(Geometric shape edit sequences)

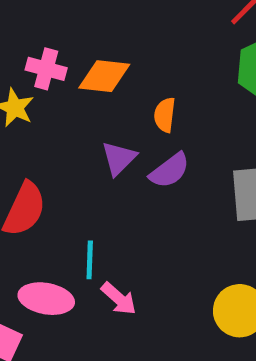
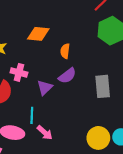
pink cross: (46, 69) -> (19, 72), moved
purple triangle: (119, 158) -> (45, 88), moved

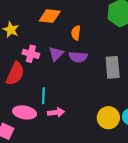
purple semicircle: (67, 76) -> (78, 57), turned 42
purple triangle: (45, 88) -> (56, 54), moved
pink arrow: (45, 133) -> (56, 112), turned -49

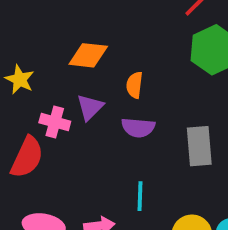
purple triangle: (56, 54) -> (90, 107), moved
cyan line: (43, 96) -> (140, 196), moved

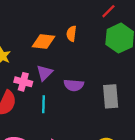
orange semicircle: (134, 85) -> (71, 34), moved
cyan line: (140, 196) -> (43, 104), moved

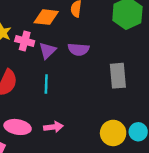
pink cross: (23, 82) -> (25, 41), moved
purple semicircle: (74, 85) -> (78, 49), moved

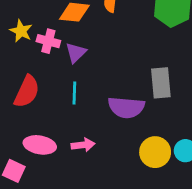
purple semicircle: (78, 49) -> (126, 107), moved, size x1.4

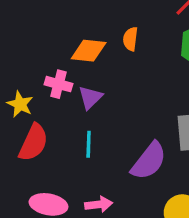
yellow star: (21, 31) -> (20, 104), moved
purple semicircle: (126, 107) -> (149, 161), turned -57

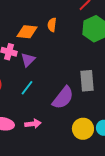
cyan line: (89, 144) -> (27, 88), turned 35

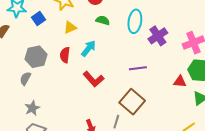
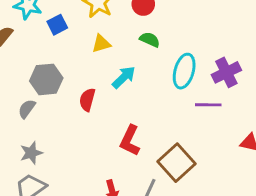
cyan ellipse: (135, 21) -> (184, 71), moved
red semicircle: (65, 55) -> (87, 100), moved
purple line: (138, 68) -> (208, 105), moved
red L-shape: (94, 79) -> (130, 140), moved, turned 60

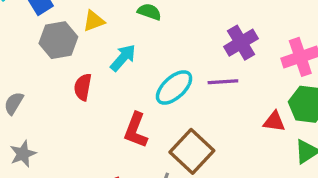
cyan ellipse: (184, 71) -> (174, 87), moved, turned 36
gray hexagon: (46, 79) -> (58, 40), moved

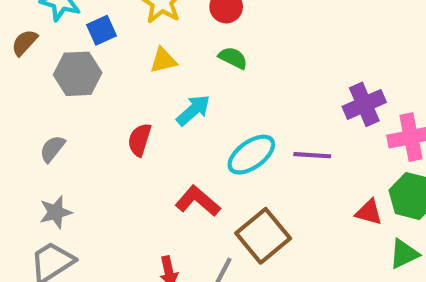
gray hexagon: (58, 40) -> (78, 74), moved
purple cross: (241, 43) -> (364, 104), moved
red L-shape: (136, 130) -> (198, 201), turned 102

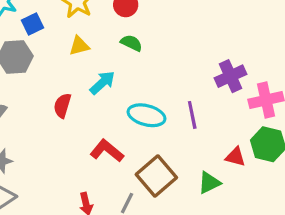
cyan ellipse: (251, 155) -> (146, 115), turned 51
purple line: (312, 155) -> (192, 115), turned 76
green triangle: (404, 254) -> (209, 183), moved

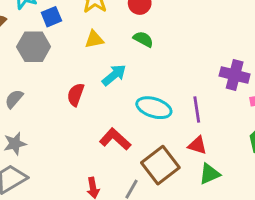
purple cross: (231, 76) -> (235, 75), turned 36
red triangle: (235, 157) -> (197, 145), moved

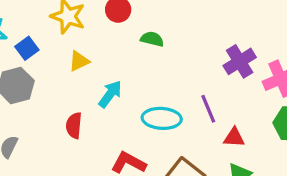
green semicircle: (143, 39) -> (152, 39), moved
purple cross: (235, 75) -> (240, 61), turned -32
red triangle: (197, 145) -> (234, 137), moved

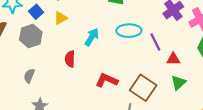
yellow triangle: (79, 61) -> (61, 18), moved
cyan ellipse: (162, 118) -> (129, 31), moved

> _Task item_
Using the records above, copy all lines that include the word "cross".

> _Solution to the exercise_
pink cross: (46, 69) -> (19, 72), moved
pink cross: (23, 82) -> (25, 41), moved
purple cross: (241, 43) -> (364, 104), moved
purple cross: (231, 76) -> (235, 75), turned 36
purple cross: (235, 75) -> (240, 61), turned -32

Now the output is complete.